§ **Requirement**: Each line from the first down to the one containing "(556, 370) = (414, 425): red" should be returned exactly as it appears below.

§ **Extracted information**:
<<<<

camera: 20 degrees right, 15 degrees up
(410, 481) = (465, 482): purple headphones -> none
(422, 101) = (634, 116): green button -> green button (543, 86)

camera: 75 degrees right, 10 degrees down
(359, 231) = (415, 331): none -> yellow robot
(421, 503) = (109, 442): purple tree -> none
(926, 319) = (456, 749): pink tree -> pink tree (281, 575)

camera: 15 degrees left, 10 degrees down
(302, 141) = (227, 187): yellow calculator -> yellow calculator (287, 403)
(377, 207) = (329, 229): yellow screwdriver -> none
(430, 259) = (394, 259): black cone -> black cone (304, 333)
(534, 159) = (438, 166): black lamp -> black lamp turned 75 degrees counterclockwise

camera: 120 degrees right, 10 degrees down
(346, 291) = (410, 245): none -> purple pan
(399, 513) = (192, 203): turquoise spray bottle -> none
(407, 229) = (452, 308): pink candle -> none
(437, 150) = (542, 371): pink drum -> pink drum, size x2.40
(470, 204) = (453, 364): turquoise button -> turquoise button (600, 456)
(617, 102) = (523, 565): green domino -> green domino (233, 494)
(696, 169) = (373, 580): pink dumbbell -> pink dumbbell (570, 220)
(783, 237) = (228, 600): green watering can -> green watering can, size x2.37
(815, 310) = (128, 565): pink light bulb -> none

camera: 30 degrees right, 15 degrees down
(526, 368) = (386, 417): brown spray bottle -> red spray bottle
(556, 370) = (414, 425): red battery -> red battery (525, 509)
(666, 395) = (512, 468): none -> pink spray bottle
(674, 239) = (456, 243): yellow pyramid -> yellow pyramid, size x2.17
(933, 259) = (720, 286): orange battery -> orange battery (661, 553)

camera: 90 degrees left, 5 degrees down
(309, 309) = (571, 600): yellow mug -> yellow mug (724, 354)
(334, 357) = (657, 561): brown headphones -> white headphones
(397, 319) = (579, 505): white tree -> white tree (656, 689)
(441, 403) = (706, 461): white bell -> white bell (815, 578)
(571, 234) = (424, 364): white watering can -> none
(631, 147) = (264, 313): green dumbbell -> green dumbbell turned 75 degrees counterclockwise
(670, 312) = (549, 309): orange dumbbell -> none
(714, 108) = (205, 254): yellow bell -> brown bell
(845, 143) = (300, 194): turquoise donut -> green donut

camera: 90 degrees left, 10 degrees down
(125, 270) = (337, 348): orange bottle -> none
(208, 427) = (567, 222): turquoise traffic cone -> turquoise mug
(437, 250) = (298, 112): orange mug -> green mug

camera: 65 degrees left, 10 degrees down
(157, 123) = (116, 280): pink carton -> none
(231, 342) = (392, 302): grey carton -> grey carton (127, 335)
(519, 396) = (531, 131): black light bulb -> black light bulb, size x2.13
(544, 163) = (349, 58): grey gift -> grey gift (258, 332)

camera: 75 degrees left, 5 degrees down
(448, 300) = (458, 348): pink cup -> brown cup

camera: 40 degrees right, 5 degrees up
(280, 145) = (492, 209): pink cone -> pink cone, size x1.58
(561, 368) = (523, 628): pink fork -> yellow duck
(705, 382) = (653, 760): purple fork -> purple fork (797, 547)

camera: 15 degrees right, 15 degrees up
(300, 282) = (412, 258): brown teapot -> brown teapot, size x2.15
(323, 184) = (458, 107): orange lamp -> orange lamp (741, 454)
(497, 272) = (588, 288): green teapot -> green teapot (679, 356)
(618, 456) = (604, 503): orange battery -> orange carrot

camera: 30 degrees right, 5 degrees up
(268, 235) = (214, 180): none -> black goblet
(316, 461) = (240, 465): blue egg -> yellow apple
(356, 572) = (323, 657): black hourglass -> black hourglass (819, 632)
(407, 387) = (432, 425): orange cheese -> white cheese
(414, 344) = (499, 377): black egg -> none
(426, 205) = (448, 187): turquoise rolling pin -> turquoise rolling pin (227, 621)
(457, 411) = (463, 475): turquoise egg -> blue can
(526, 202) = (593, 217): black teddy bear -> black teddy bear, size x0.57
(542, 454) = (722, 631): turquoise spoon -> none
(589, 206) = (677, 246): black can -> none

>>>>

§ **Reply to the task**:
camera: 20 degrees right, 15 degrees up
(410, 481) = (465, 482): purple headphones -> none
(422, 101) = (634, 116): green button -> green button (543, 86)

camera: 75 degrees right, 10 degrees down
(359, 231) = (415, 331): none -> yellow robot
(421, 503) = (109, 442): purple tree -> none
(926, 319) = (456, 749): pink tree -> pink tree (281, 575)

camera: 15 degrees left, 10 degrees down
(302, 141) = (227, 187): yellow calculator -> yellow calculator (287, 403)
(377, 207) = (329, 229): yellow screwdriver -> none
(430, 259) = (394, 259): black cone -> black cone (304, 333)
(534, 159) = (438, 166): black lamp -> black lamp turned 75 degrees counterclockwise

camera: 120 degrees right, 10 degrees down
(346, 291) = (410, 245): none -> purple pan
(399, 513) = (192, 203): turquoise spray bottle -> none
(407, 229) = (452, 308): pink candle -> none
(437, 150) = (542, 371): pink drum -> pink drum, size x2.40
(470, 204) = (453, 364): turquoise button -> turquoise button (600, 456)
(617, 102) = (523, 565): green domino -> green domino (233, 494)
(696, 169) = (373, 580): pink dumbbell -> pink dumbbell (570, 220)
(783, 237) = (228, 600): green watering can -> green watering can, size x2.37
(815, 310) = (128, 565): pink light bulb -> none

camera: 30 degrees right, 15 degrees down
(526, 368) = (386, 417): brown spray bottle -> red spray bottle
(556, 370) = (414, 425): red battery -> red battery (525, 509)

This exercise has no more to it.